> _EXERCISE_
Beginning at the line containing "DIGITS pin DIO: 14 -> A1" in the material below and ending at the line containing "TEMP3 pin OUT: 15 -> 4", return each line exactly and add nothing.

> _PROVIDED ENTRIES_
::::::

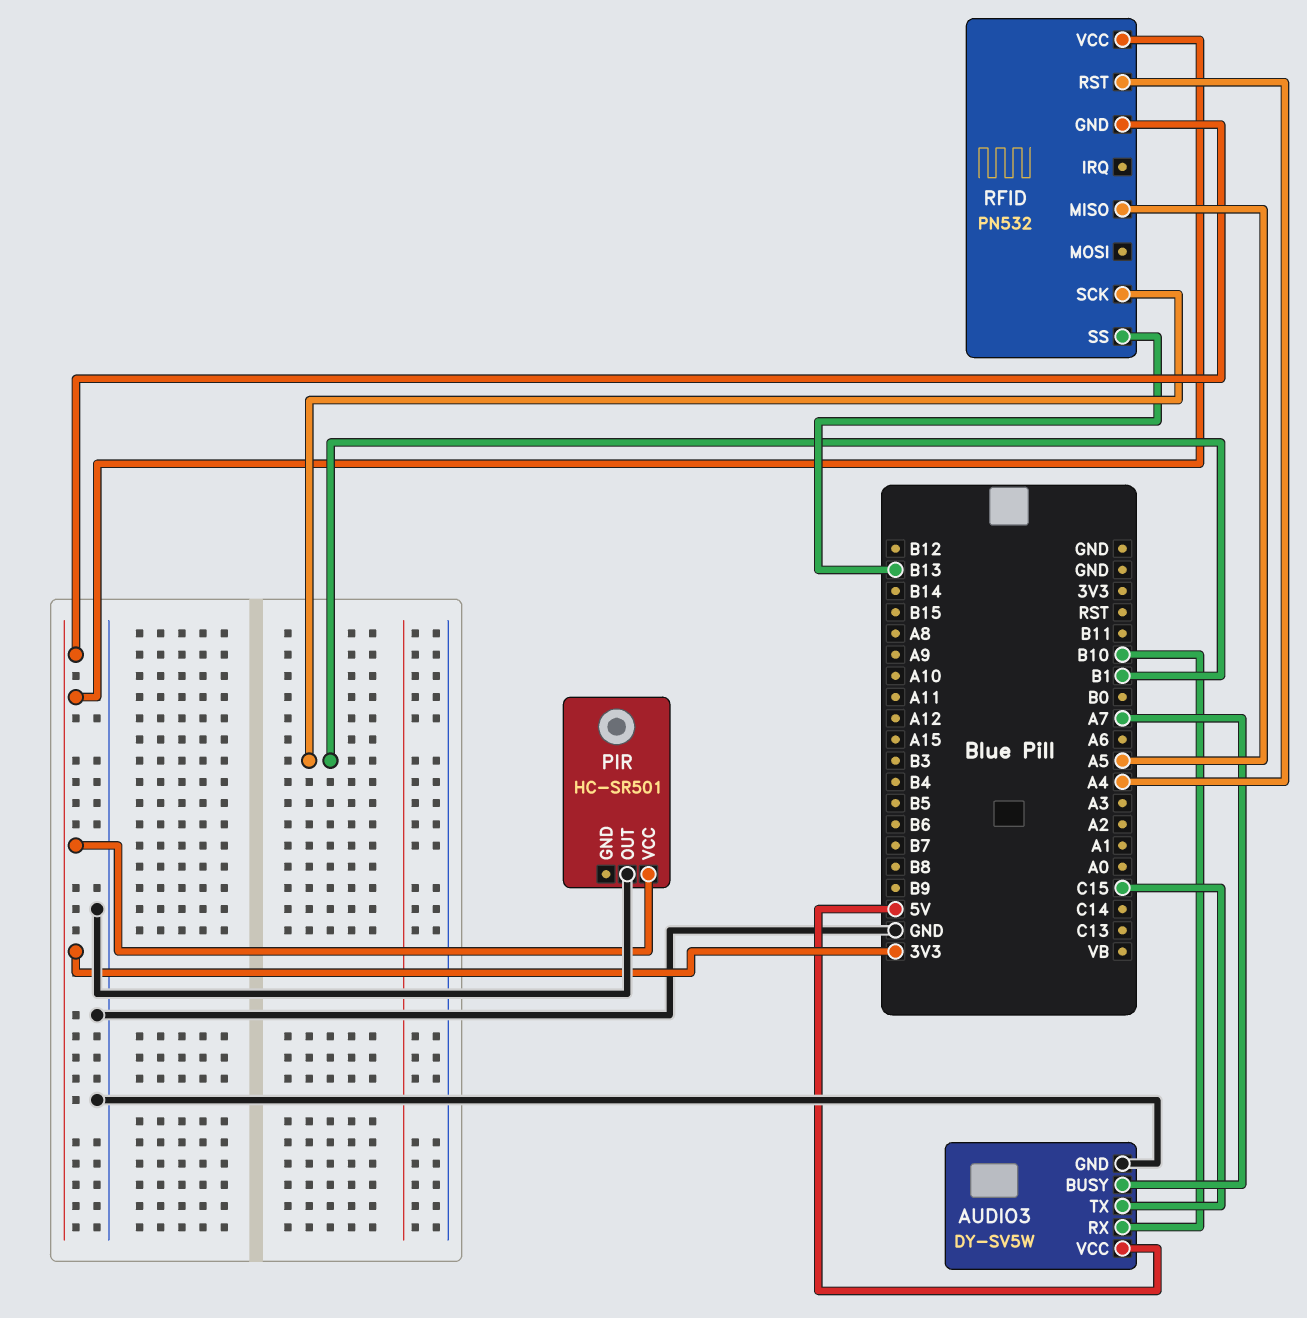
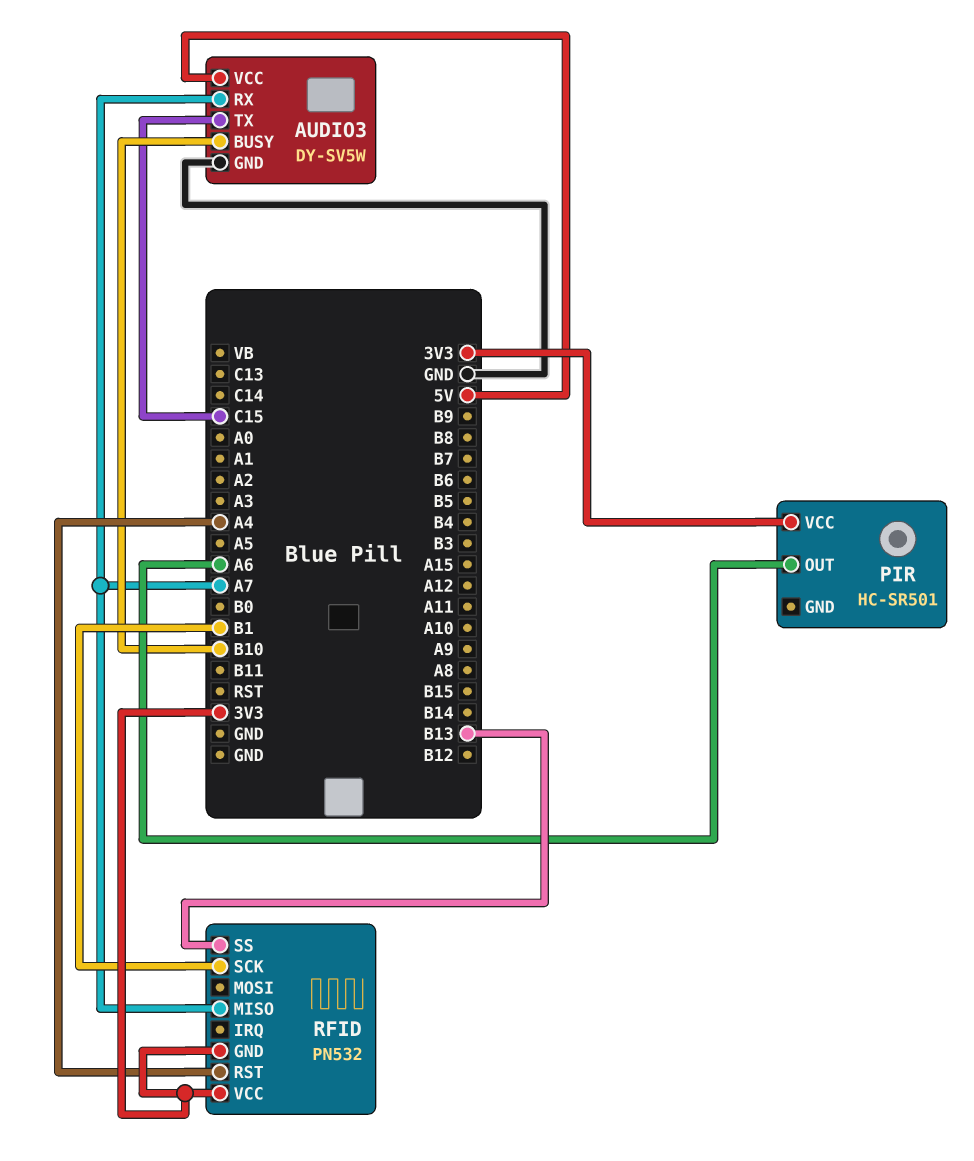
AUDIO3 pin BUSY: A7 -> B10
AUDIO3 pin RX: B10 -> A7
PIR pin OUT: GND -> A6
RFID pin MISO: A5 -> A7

::::::

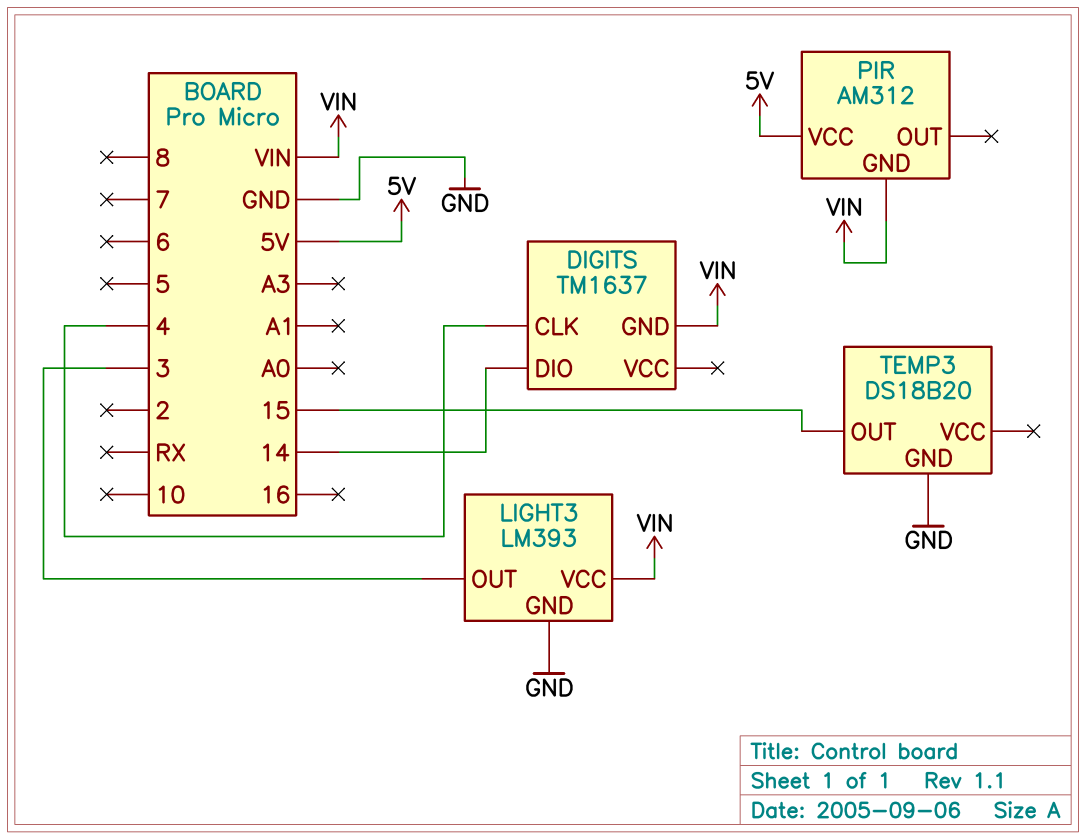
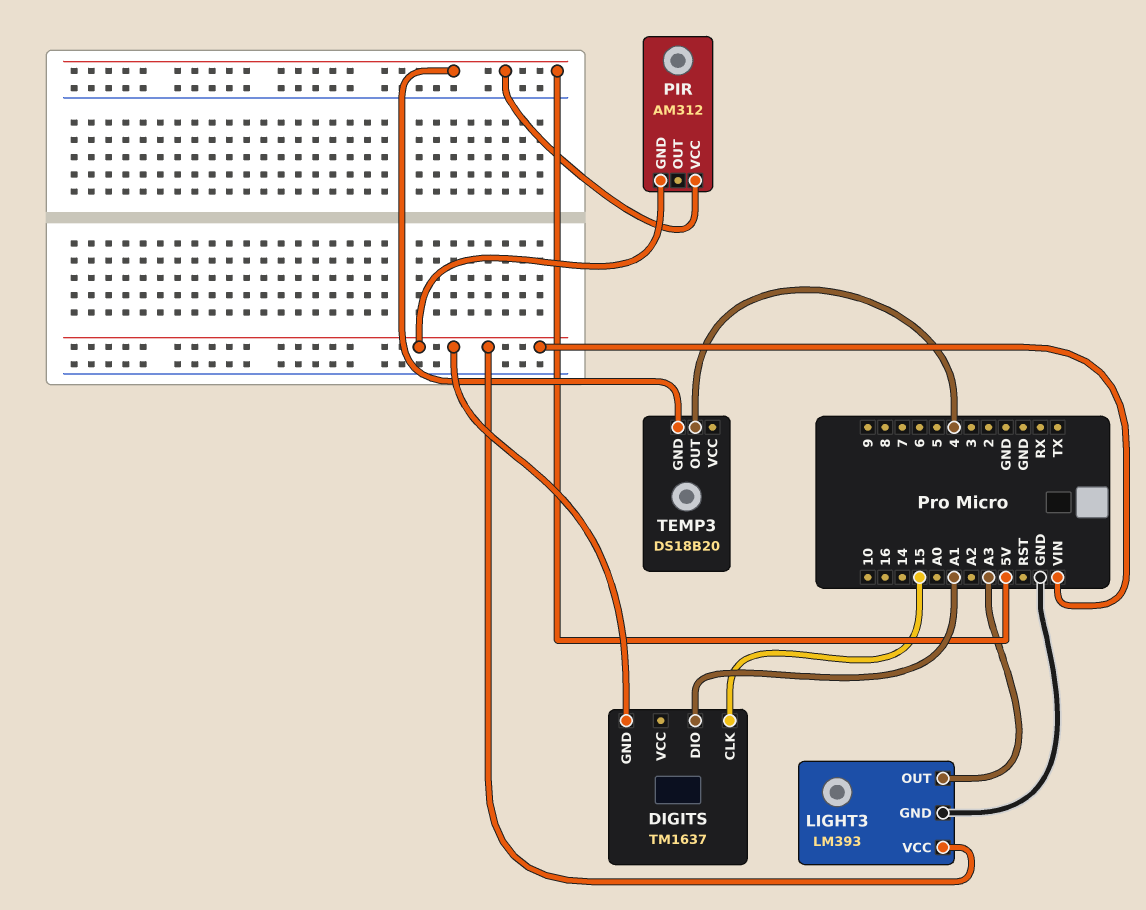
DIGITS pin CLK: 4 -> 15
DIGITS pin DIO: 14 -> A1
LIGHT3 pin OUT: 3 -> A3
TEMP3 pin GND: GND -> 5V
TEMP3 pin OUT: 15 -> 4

::::::

> _EXERCISE RESULT_
DIGITS pin DIO: 14 -> A1
LIGHT3 pin OUT: 3 -> A3
TEMP3 pin GND: GND -> 5V
TEMP3 pin OUT: 15 -> 4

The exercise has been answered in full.